#### [PROBLEM TO SOLVE]
If "diamond" shows up in a line of the material, return that line.

#### [DATA PROVIDED]
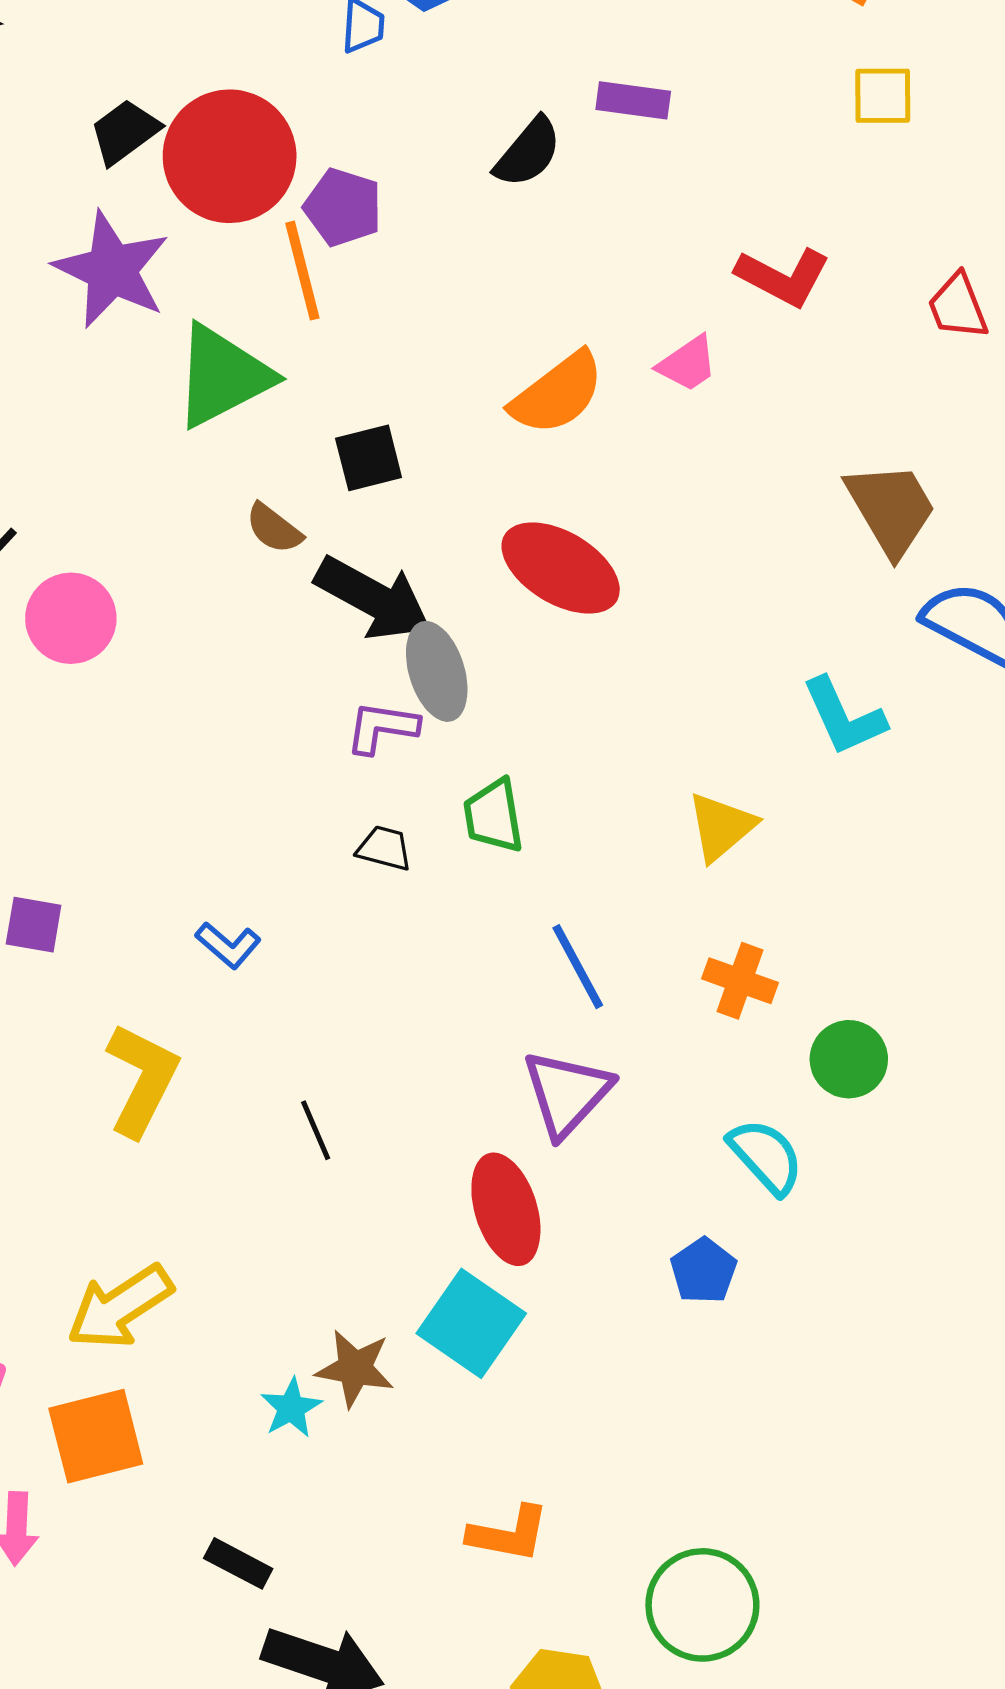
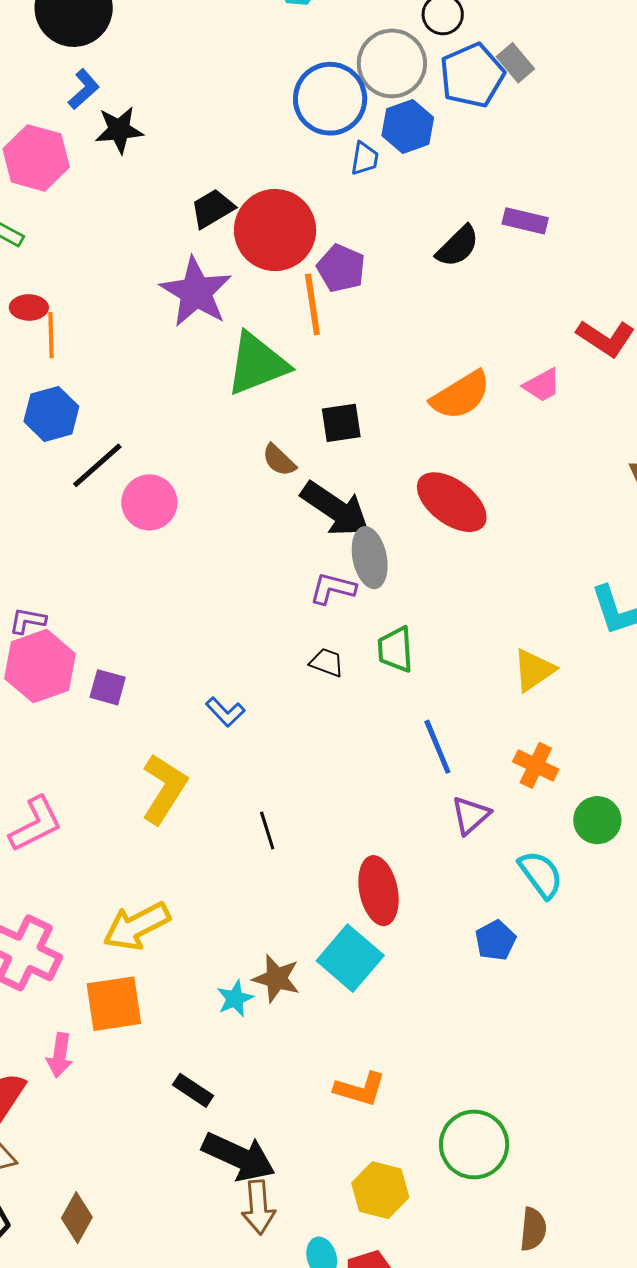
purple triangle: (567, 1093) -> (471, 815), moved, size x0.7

==

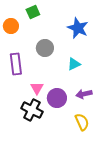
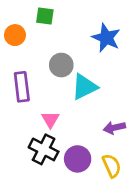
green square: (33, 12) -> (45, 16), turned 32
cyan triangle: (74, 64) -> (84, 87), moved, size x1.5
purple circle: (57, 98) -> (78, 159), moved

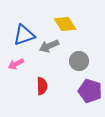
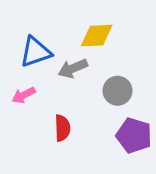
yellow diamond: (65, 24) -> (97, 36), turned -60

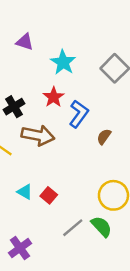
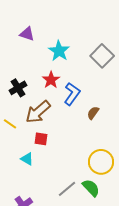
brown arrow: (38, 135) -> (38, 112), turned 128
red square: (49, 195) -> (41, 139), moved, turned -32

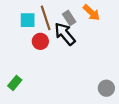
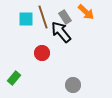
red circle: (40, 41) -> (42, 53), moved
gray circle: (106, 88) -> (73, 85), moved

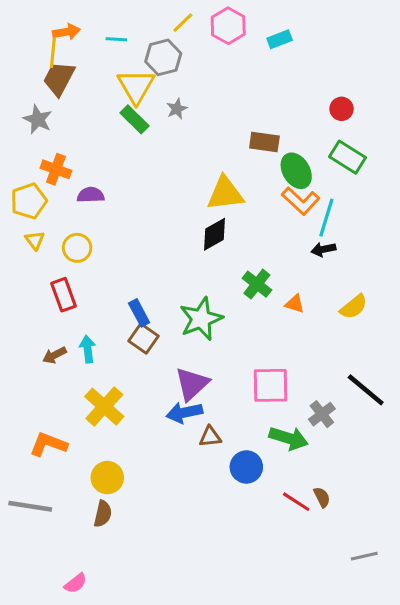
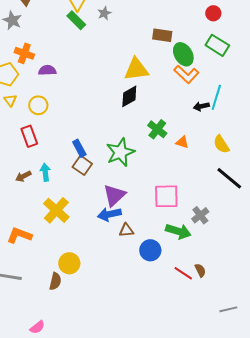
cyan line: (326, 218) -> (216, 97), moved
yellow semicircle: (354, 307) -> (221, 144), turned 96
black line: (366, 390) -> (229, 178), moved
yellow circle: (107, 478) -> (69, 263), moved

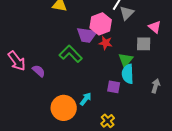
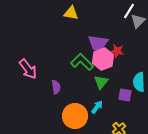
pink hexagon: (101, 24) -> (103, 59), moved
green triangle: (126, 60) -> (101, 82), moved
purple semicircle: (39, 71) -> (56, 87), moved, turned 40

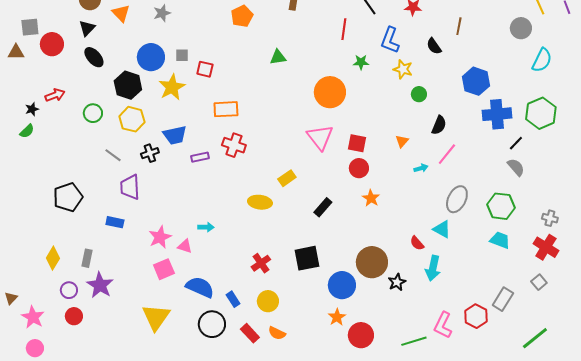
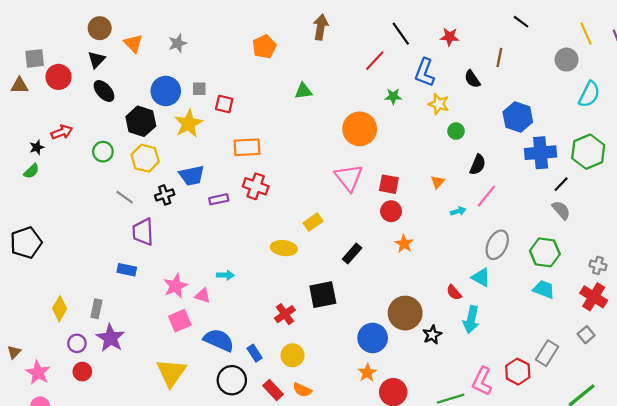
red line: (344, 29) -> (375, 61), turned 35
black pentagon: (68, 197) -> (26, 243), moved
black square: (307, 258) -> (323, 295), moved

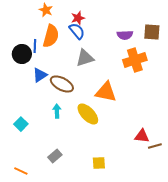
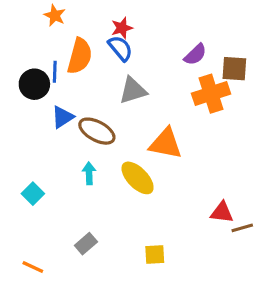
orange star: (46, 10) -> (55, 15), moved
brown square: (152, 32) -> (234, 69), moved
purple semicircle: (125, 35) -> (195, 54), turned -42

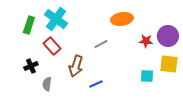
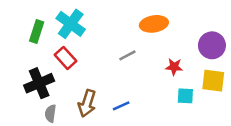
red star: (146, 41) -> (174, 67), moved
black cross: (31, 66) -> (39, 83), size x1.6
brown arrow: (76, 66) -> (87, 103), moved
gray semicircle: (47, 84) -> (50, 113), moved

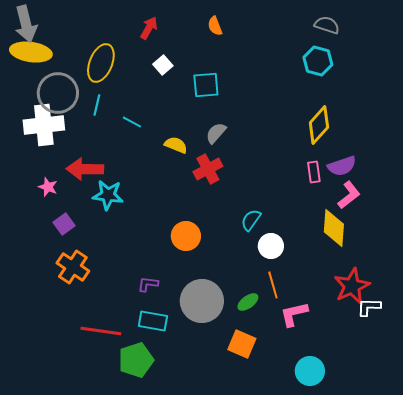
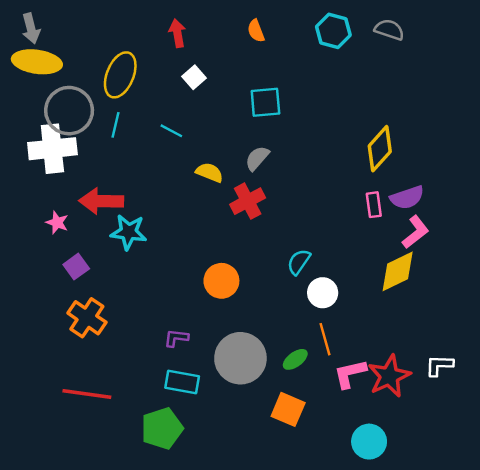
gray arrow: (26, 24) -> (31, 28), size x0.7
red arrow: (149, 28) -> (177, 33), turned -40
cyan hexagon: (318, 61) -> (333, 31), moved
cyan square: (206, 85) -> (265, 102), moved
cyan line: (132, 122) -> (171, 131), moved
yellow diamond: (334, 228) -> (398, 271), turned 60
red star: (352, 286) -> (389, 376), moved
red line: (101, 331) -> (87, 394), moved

#### [YOUR SOLUTION]
yellow diamond: (65, 24) -> (97, 36), turned -60
yellow diamond: (334, 228) -> (398, 271), turned 60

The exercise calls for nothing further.